═════ STUDY MATERIAL
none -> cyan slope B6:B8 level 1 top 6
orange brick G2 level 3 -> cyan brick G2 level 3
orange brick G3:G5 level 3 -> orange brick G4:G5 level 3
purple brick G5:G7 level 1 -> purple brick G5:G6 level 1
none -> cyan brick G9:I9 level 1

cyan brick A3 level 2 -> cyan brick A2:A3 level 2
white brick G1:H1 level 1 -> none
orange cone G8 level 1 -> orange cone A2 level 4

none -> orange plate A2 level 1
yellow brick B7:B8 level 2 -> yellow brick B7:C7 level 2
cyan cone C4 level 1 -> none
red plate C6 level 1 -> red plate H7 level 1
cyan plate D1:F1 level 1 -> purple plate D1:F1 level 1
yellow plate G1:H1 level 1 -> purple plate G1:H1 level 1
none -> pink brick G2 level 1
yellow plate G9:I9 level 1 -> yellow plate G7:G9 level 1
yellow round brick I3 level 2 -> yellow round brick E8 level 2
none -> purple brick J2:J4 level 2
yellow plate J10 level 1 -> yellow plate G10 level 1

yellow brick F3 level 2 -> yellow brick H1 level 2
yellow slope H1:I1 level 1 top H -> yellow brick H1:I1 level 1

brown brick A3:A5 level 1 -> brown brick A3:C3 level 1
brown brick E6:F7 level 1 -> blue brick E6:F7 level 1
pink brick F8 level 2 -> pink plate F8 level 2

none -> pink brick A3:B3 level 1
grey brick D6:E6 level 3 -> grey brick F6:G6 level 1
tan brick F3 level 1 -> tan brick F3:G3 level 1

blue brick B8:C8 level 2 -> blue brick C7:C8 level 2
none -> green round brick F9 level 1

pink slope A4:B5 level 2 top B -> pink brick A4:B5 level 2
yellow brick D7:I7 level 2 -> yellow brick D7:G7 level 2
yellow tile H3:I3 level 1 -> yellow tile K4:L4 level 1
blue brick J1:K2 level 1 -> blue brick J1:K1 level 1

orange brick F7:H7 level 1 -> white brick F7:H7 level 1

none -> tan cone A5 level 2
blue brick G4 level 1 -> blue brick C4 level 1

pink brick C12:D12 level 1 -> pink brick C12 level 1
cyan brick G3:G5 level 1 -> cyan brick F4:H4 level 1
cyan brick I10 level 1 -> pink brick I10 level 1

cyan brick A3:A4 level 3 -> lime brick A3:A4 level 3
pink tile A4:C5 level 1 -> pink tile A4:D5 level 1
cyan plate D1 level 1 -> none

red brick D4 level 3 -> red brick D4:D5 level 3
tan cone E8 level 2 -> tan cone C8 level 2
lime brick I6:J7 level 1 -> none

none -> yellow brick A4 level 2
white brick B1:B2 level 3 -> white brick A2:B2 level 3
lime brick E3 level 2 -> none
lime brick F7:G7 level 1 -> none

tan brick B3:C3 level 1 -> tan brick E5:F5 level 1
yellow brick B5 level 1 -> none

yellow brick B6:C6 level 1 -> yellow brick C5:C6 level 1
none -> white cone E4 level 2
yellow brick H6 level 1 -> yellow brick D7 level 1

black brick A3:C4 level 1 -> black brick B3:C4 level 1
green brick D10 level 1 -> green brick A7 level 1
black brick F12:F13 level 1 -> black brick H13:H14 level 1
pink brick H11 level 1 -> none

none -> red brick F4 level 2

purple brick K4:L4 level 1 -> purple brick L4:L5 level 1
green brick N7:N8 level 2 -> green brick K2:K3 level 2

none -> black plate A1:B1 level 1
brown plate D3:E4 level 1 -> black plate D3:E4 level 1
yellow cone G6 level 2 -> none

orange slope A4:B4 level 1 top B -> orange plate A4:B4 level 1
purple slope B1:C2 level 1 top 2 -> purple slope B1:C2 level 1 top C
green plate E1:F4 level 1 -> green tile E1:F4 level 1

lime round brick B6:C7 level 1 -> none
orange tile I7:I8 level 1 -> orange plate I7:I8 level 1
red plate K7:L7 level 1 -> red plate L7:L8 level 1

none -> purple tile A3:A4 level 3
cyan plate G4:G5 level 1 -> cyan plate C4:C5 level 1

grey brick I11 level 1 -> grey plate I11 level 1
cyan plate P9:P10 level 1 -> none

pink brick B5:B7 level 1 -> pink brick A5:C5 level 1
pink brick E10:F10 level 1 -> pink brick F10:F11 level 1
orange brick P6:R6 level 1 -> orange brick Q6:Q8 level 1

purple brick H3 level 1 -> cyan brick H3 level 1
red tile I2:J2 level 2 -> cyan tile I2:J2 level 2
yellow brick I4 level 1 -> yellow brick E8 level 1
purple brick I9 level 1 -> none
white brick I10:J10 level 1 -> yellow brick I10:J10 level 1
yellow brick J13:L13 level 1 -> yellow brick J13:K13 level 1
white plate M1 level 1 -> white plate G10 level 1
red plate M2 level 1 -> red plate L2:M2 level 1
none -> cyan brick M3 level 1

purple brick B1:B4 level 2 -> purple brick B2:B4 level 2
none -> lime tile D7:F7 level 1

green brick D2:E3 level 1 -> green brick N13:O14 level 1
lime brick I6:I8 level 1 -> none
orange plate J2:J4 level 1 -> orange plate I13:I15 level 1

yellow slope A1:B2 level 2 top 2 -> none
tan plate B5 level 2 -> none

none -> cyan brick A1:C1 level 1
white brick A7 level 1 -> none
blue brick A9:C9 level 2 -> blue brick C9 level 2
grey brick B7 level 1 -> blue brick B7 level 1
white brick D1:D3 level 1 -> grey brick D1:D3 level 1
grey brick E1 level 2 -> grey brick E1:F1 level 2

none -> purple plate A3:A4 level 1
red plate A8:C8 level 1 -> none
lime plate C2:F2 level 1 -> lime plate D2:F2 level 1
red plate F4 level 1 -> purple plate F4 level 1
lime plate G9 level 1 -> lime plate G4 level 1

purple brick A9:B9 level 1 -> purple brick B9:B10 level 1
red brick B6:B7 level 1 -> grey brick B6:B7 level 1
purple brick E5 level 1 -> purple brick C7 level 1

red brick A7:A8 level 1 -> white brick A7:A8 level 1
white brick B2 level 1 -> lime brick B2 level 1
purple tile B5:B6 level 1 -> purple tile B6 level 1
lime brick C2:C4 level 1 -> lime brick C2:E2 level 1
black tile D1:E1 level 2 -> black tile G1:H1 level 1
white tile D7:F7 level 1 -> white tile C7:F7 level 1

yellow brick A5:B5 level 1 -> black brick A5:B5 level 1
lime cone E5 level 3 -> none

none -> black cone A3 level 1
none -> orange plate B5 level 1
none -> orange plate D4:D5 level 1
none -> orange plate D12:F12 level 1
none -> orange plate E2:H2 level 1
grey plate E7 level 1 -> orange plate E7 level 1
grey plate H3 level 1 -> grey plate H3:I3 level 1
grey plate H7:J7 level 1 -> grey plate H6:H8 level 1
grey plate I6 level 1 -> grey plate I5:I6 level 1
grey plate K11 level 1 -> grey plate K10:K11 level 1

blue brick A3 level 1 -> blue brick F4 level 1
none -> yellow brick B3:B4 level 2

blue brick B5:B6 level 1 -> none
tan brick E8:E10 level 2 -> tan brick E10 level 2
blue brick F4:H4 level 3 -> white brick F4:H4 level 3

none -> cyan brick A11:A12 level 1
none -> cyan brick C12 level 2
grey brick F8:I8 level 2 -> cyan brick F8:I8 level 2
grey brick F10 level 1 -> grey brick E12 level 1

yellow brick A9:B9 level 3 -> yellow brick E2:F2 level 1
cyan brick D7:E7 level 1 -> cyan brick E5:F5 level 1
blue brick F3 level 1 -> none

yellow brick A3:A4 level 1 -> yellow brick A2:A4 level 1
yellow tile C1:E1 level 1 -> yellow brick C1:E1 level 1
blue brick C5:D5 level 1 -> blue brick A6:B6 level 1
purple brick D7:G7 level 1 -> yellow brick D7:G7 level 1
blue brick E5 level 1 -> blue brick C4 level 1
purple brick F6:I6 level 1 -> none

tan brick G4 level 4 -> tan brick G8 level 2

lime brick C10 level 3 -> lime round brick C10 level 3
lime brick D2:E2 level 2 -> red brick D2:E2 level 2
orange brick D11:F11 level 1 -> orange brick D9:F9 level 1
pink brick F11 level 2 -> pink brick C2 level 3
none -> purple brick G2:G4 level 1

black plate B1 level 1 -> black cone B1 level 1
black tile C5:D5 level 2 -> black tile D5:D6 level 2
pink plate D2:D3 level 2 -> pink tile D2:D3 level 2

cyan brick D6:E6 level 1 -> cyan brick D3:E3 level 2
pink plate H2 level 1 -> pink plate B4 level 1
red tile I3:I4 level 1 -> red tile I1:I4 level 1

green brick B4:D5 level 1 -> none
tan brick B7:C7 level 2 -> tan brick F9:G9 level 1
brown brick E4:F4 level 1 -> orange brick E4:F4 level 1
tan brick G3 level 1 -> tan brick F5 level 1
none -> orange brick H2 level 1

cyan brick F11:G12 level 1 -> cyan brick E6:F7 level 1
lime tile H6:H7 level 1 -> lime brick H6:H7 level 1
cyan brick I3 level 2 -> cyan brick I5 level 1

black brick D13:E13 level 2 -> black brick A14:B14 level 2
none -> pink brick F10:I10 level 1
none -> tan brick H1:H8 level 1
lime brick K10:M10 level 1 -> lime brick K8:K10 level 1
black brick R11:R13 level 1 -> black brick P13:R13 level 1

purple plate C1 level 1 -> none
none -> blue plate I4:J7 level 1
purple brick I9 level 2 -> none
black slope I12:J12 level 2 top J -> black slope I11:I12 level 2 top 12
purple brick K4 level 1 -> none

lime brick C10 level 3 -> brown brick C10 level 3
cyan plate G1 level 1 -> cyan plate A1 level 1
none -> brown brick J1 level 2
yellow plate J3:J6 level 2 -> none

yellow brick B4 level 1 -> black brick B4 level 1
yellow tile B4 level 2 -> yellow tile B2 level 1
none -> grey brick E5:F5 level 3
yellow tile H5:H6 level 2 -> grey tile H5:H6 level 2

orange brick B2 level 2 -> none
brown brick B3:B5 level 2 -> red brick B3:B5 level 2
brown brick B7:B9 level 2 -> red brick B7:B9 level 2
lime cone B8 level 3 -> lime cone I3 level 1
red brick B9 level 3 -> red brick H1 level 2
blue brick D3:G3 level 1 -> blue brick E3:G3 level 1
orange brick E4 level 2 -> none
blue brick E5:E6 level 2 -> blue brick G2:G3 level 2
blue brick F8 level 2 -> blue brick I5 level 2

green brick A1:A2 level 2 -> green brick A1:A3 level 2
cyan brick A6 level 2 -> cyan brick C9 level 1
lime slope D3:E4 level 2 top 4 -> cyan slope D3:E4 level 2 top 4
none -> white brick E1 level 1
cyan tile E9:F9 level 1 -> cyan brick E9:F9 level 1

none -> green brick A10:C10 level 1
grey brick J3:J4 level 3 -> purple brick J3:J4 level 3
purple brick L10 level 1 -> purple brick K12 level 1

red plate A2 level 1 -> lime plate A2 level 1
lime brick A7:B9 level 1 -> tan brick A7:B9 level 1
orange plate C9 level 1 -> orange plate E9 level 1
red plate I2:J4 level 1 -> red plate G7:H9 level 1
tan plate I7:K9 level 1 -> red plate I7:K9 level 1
══════════
EXERCISE: Search the records above for the string "round" and copy each line that holds it.

EXERCISE RESPONSE:
yellow round brick I3 level 2 -> yellow round brick E8 level 2
none -> green round brick F9 level 1
lime round brick B6:C7 level 1 -> none
lime brick C10 level 3 -> lime round brick C10 level 3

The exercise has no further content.